Records drawn from a dataset:
• • •

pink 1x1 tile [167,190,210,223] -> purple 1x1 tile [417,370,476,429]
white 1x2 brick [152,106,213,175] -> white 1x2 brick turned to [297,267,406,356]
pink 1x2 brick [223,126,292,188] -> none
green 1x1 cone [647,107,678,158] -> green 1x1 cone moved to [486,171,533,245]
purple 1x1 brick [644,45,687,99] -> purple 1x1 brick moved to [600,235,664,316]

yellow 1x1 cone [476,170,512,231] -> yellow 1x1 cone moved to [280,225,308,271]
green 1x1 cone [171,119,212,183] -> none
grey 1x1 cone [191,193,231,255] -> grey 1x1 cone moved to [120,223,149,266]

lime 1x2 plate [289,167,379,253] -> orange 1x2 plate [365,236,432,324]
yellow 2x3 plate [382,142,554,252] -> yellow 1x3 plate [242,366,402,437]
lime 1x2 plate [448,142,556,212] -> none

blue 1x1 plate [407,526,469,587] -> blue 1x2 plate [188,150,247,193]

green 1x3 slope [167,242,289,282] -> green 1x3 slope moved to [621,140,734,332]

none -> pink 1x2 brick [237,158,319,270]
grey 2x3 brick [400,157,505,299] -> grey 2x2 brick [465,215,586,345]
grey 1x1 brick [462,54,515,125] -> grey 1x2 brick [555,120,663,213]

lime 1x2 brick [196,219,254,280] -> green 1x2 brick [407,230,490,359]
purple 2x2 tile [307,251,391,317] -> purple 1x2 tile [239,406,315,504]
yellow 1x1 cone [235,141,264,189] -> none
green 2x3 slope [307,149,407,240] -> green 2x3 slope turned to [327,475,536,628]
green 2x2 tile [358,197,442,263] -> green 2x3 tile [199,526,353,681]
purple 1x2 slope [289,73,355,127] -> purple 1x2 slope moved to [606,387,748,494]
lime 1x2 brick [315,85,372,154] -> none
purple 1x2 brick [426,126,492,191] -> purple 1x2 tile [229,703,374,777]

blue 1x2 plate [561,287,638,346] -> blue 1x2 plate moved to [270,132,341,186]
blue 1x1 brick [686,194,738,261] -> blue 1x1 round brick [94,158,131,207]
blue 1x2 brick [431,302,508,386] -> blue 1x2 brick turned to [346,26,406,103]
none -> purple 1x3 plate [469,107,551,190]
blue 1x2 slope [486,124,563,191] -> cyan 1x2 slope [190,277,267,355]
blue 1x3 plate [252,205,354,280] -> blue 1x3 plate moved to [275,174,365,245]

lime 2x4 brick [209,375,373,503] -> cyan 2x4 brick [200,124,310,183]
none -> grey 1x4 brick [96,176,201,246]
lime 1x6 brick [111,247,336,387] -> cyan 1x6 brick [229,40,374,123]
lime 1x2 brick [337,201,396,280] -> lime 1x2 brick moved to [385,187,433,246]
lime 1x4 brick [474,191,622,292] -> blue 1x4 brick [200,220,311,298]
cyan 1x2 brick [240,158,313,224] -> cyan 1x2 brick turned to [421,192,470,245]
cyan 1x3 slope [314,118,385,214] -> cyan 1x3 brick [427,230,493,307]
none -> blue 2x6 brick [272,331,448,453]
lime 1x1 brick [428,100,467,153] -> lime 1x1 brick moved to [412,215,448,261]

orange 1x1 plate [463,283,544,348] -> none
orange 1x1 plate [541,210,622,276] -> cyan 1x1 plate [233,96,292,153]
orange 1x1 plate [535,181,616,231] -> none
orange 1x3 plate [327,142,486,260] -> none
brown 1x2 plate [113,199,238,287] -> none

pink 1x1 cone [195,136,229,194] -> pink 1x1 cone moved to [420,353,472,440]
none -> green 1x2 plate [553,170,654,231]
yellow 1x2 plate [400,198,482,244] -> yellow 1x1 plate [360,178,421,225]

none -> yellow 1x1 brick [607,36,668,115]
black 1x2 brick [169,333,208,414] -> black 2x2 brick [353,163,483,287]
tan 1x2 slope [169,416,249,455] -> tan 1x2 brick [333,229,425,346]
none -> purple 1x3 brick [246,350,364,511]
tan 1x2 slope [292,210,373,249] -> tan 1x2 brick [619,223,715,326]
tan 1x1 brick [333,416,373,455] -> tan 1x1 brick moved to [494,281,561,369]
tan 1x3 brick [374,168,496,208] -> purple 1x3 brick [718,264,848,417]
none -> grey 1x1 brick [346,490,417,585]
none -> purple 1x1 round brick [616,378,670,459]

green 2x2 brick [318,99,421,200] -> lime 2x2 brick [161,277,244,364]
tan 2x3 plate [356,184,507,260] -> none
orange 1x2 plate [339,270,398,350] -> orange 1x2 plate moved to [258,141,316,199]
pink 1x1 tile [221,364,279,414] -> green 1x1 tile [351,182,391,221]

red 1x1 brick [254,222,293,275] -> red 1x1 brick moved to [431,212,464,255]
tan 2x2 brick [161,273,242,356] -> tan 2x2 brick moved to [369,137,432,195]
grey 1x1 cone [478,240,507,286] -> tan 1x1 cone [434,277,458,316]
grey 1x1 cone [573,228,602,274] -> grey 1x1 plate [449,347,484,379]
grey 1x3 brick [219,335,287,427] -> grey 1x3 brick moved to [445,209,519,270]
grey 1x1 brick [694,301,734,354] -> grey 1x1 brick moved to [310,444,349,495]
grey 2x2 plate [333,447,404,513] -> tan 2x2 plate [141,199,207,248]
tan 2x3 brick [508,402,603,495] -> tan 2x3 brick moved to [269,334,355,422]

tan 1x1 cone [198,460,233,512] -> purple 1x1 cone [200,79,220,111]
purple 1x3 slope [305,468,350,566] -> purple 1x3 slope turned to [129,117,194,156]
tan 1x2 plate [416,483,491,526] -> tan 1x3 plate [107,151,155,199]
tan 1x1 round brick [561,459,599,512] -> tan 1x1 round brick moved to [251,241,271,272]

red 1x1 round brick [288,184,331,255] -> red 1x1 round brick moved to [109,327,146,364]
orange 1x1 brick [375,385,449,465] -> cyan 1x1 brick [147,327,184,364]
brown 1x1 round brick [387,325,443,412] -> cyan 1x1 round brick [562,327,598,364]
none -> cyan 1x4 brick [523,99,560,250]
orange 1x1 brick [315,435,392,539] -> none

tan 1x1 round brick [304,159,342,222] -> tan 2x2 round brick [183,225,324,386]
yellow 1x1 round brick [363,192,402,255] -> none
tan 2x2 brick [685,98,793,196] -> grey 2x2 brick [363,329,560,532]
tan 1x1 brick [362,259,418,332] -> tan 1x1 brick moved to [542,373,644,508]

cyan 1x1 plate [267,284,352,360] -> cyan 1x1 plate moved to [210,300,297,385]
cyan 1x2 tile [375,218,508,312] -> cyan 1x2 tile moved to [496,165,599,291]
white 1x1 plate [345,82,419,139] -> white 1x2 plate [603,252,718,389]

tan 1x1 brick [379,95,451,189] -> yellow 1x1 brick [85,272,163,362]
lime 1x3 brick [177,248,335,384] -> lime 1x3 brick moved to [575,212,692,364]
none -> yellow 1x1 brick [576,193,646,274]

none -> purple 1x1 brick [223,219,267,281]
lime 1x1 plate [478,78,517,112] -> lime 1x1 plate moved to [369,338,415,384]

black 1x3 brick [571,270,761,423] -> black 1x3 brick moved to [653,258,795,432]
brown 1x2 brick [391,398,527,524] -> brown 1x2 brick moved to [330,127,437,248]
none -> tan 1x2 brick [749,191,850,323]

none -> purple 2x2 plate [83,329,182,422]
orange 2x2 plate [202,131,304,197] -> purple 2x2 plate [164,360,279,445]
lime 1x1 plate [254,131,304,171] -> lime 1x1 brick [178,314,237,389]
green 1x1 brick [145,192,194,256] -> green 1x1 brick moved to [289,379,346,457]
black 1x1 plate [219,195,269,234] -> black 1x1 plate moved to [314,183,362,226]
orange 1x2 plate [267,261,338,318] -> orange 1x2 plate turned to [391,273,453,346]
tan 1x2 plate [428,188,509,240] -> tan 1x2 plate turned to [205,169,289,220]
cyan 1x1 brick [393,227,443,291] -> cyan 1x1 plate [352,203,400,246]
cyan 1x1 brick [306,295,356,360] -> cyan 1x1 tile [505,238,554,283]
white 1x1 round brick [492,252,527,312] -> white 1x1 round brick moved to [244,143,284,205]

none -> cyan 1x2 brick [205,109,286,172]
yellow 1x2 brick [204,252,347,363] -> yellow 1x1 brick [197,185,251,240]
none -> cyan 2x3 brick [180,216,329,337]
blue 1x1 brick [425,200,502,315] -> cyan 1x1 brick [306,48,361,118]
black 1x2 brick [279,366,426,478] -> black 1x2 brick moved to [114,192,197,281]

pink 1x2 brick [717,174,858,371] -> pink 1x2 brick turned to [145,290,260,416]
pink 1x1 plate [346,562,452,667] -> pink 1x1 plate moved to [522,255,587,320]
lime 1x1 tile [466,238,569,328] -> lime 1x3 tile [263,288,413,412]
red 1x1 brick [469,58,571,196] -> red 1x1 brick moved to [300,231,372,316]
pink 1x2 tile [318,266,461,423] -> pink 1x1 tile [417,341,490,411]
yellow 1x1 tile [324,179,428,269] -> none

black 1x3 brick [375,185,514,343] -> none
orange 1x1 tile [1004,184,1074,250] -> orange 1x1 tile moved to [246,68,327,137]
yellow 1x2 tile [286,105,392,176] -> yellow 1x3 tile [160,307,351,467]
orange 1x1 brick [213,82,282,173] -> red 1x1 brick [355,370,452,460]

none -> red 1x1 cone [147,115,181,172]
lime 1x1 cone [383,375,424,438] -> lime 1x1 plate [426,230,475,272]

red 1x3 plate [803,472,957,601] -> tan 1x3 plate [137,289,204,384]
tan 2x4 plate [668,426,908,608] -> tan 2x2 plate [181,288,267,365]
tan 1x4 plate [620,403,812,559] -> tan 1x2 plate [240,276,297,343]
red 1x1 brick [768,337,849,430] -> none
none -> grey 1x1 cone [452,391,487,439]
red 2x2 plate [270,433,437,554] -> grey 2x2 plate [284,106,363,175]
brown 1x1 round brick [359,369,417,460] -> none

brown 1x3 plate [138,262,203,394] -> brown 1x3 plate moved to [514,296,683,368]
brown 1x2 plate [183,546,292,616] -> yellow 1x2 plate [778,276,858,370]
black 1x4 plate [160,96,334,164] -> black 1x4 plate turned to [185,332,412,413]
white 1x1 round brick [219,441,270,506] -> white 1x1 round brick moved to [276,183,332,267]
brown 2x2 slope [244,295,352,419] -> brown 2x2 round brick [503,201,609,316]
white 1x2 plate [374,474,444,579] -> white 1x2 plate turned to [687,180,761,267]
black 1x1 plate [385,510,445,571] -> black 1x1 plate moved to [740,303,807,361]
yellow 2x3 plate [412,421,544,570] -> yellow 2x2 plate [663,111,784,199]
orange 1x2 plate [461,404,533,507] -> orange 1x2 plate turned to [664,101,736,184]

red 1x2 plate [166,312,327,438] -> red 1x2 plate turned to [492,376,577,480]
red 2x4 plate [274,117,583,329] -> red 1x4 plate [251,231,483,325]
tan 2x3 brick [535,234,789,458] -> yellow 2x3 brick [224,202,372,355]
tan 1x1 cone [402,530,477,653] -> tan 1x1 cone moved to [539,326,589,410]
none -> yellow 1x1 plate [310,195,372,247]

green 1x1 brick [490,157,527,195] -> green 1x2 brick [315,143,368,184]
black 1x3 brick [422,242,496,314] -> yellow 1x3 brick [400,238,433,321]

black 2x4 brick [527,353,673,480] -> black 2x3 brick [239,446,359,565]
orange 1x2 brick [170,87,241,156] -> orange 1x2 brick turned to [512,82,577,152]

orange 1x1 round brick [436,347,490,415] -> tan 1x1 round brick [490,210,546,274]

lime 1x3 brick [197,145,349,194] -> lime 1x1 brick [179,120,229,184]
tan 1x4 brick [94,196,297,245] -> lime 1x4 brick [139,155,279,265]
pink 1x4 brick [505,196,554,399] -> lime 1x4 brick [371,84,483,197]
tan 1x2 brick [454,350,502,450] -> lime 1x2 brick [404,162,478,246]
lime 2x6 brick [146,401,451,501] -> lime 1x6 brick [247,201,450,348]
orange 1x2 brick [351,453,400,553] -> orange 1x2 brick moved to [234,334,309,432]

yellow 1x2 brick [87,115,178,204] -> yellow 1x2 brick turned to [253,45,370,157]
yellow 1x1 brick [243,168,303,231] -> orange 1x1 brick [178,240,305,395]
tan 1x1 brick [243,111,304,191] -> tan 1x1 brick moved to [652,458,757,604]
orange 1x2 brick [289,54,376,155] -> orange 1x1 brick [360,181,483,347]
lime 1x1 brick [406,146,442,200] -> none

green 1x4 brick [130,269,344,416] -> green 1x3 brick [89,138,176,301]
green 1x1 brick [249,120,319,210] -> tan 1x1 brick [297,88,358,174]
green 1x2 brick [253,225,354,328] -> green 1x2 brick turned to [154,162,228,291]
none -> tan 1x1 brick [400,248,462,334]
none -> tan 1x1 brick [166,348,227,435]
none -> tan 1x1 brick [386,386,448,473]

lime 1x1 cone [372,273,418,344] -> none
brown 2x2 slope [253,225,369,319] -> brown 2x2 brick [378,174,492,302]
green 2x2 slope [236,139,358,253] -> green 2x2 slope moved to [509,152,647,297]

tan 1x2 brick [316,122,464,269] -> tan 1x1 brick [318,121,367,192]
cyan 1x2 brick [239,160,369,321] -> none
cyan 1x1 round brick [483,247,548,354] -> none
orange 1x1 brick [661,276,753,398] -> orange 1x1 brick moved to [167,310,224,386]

• • •

**Brief:** Please copy, exactly and with nothing else, the lines above beginning at the line that has "none -> blue 2x6 brick [272,331,448,453]" and ending with the line that has "orange 1x3 plate [327,142,486,260] -> none".

**Output below:**
none -> blue 2x6 brick [272,331,448,453]
lime 1x1 brick [428,100,467,153] -> lime 1x1 brick moved to [412,215,448,261]

orange 1x1 plate [463,283,544,348] -> none
orange 1x1 plate [541,210,622,276] -> cyan 1x1 plate [233,96,292,153]
orange 1x1 plate [535,181,616,231] -> none
orange 1x3 plate [327,142,486,260] -> none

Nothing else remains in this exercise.